Object state comparisons
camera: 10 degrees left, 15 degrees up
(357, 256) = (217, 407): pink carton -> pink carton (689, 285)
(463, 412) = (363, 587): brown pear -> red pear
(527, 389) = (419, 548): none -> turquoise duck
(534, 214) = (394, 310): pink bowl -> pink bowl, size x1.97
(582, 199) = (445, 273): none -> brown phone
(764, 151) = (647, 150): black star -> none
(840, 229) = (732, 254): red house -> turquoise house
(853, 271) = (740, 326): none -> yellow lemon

---

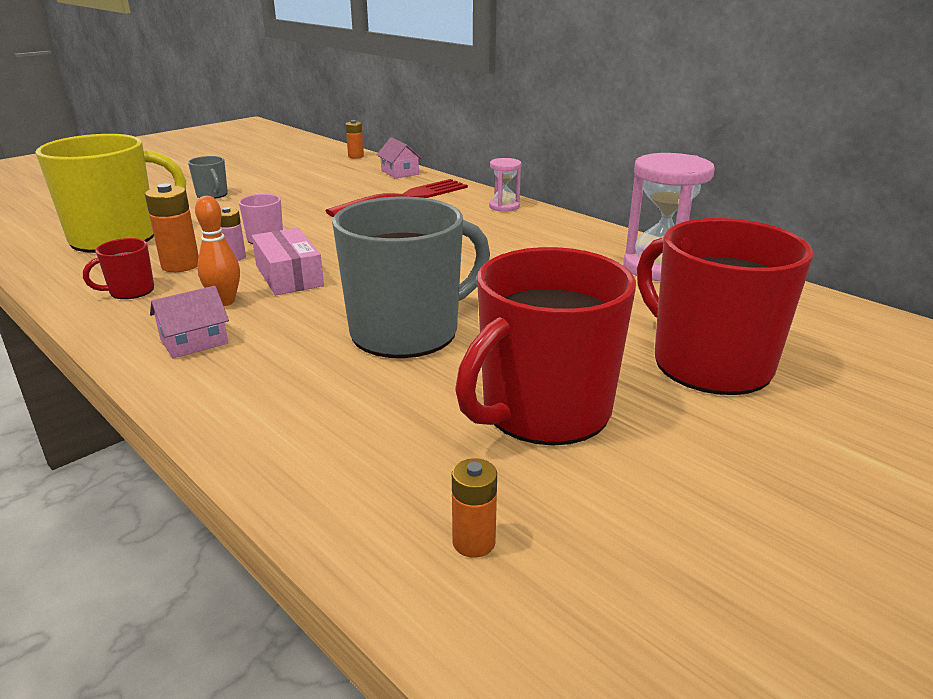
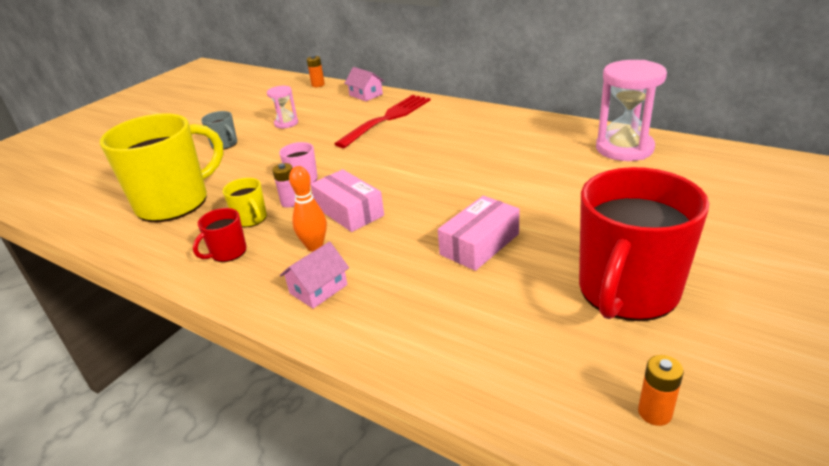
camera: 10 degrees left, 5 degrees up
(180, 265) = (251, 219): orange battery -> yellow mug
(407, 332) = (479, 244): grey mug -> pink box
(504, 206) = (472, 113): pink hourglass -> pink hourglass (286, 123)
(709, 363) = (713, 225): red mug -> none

EXERCISE: Work through the records above. Copy every line with the string "yellow".

ANSWER BOX:
(853, 271) = (740, 326): none -> yellow lemon
(180, 265) = (251, 219): orange battery -> yellow mug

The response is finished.